- REQUIRED WORK:
Search the entries for the word "grey". Copy every line where it turns up.

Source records
======

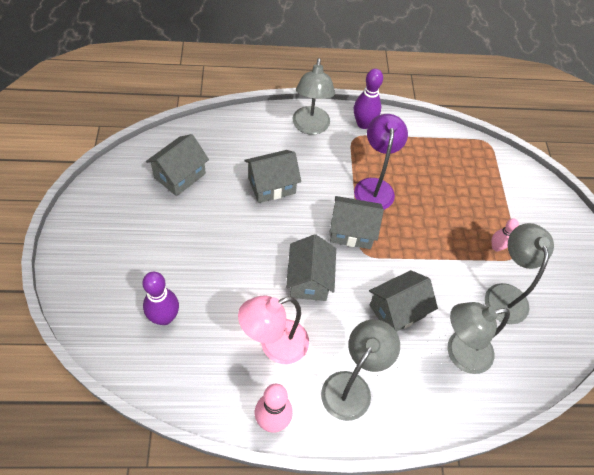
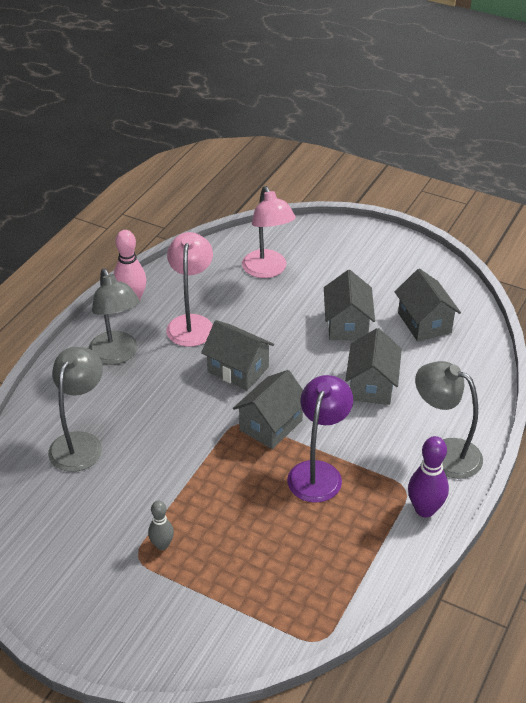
camera: 125 degrees right, 15 degrees down
(164, 317) = (267, 270): purple bowling pin -> pink lamp
(374, 187) = (318, 472): purple lamp -> purple lamp turned 105 degrees counterclockwise
(397, 311) = (158, 418): grey house -> grey house (347, 325)
(496, 247) = (162, 545): pink bowling pin -> grey bowling pin
(504, 294) = (105, 516): grey lamp -> none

======

- OUTPUT OF THE EXERCISE:
(397, 311) = (158, 418): grey house -> grey house (347, 325)
(496, 247) = (162, 545): pink bowling pin -> grey bowling pin
(504, 294) = (105, 516): grey lamp -> none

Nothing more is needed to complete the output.